[Spatial reasoning data]
=-=-=

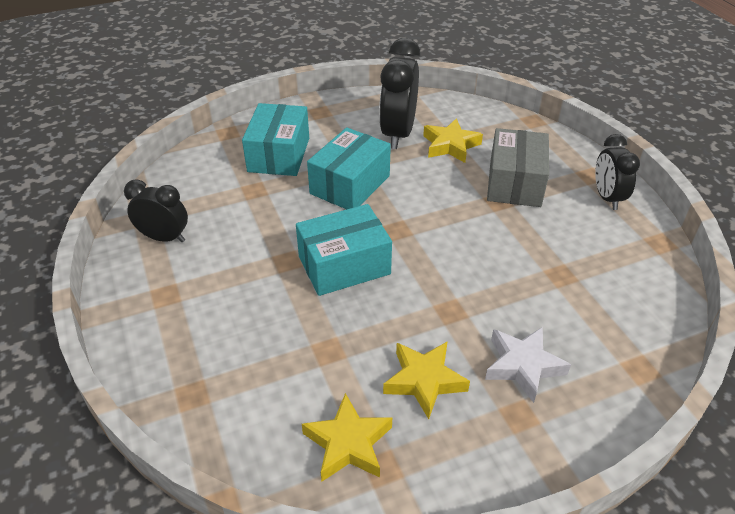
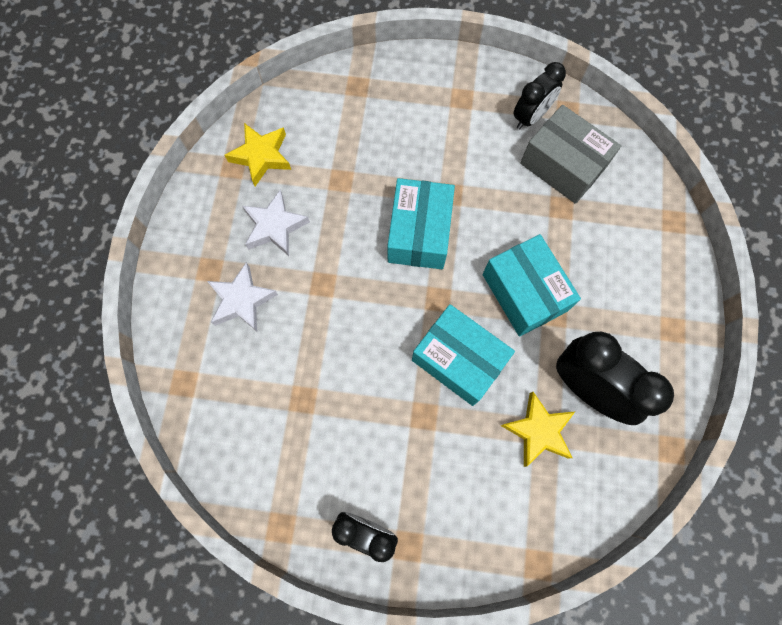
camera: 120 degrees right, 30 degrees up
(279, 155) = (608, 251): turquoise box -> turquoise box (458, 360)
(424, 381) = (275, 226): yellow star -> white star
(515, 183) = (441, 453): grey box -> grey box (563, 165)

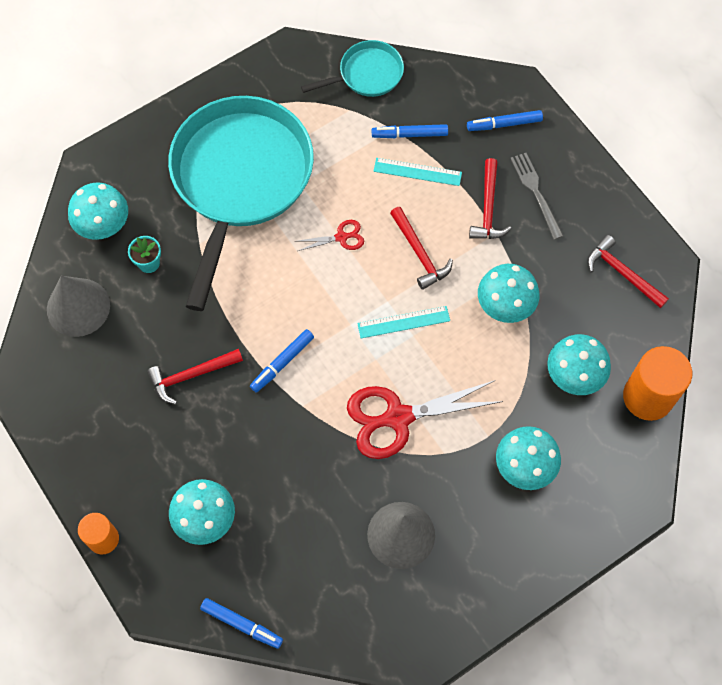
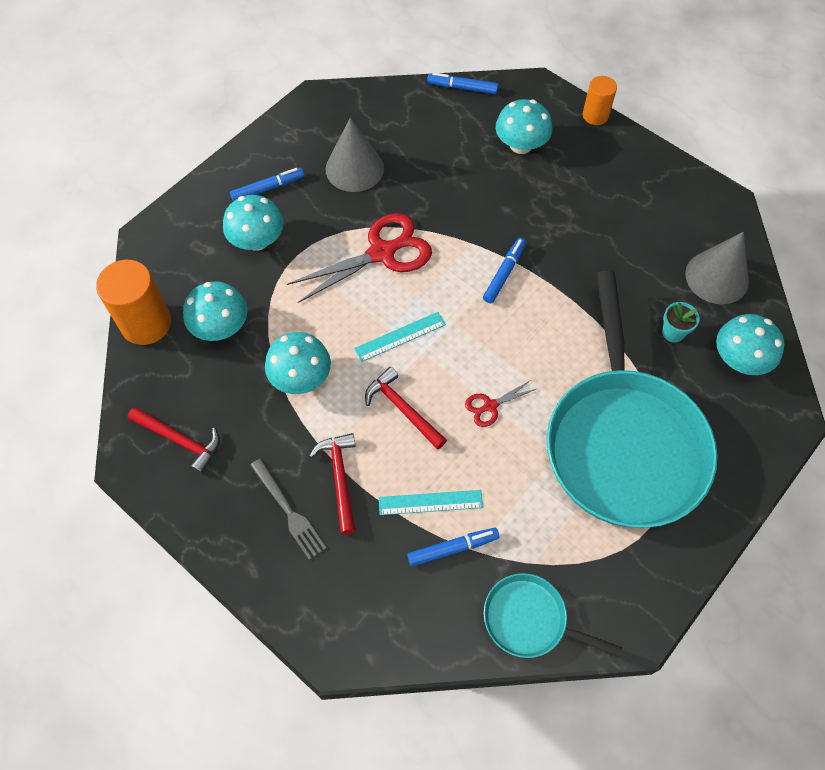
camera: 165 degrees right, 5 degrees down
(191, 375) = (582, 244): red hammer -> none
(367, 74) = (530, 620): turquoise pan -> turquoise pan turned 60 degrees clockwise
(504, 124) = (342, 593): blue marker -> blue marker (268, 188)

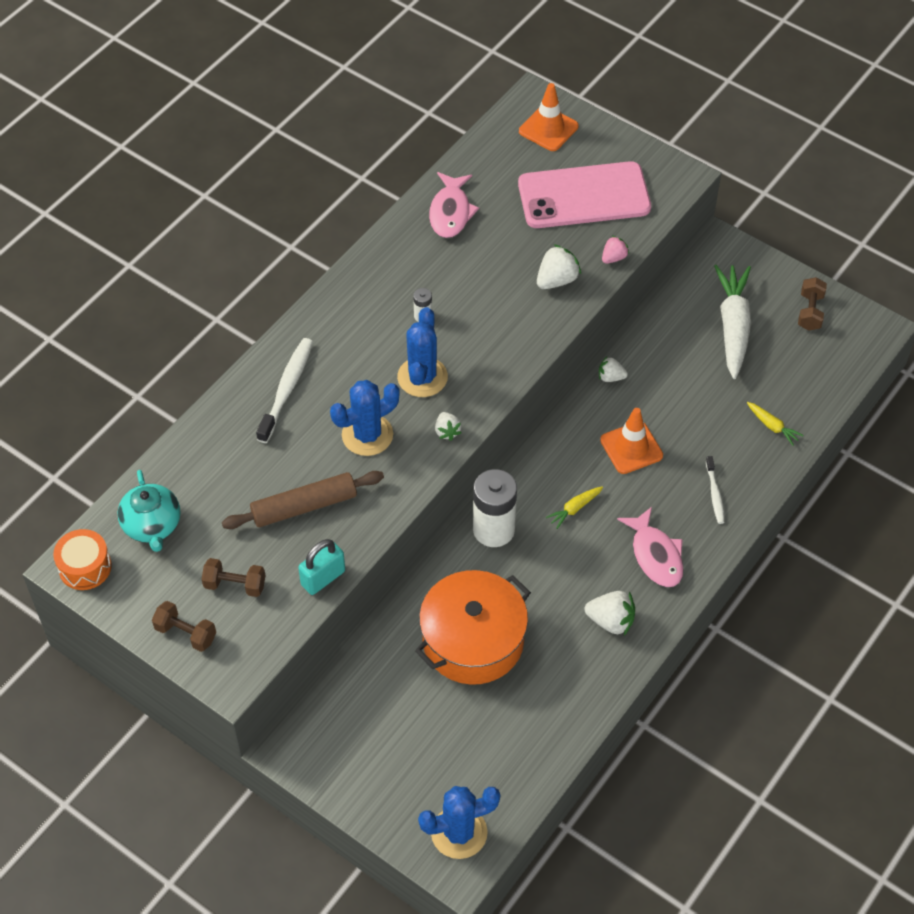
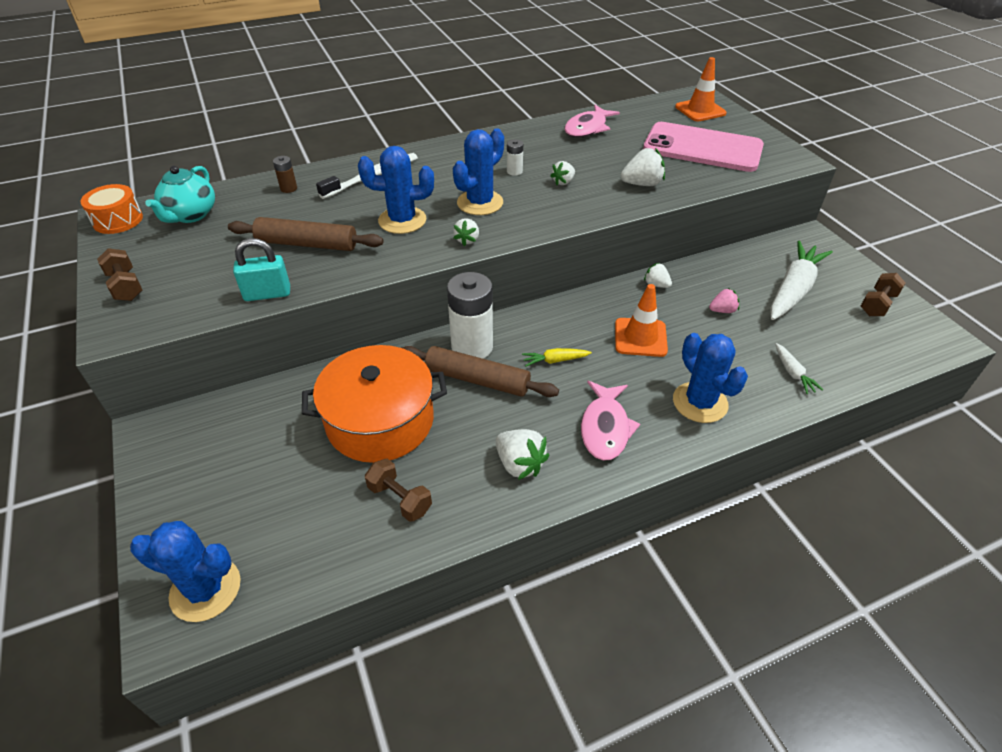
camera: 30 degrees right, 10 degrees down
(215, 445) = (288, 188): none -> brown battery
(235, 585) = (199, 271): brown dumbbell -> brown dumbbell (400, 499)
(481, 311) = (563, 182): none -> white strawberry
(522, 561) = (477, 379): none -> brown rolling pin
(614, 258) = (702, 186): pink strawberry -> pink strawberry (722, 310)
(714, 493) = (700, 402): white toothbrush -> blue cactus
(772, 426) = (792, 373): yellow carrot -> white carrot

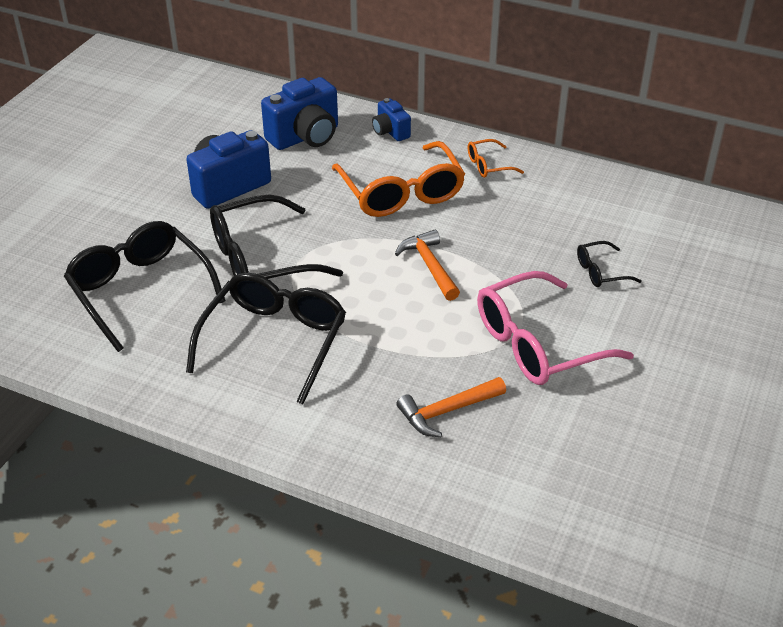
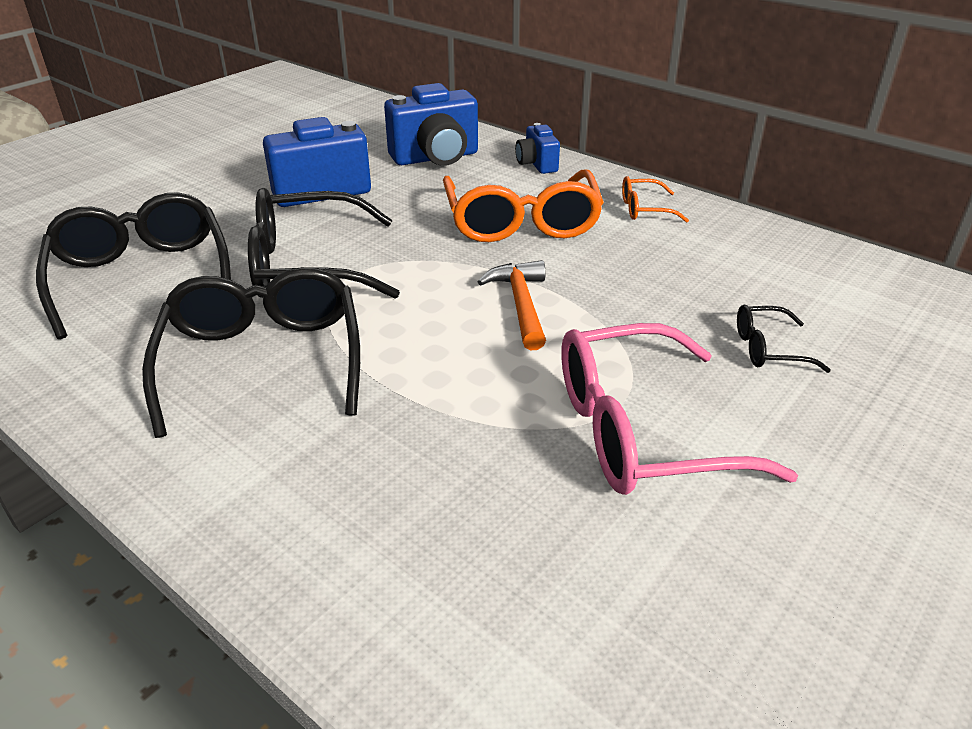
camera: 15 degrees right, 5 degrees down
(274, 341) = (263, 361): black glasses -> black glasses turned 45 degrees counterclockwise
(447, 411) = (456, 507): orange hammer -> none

=-=-=

(Goal of the exercise)
Reproduce all the data as it stands. The pictures are not part of the copy.

(Task answer)
camera: 120 degrees right, 30 degrees up
(279, 155) = (608, 251): turquoise box -> turquoise box (458, 360)
(424, 381) = (275, 226): yellow star -> white star
(515, 183) = (441, 453): grey box -> grey box (563, 165)

camera: 165 degrees right, 5 degrees down
(191, 375) = (582, 244): red hammer -> none
(367, 74) = (530, 620): turquoise pan -> turquoise pan turned 60 degrees clockwise
(504, 124) = (342, 593): blue marker -> blue marker (268, 188)

camera: 30 degrees right, 10 degrees down
(215, 445) = (288, 188): none -> brown battery
(235, 585) = (199, 271): brown dumbbell -> brown dumbbell (400, 499)
(481, 311) = (563, 182): none -> white strawberry
(522, 561) = (477, 379): none -> brown rolling pin
(614, 258) = (702, 186): pink strawberry -> pink strawberry (722, 310)
(714, 493) = (700, 402): white toothbrush -> blue cactus
(772, 426) = (792, 373): yellow carrot -> white carrot

camera: 15 degrees right, 5 degrees down
(274, 341) = (263, 361): black glasses -> black glasses turned 45 degrees counterclockwise
(447, 411) = (456, 507): orange hammer -> none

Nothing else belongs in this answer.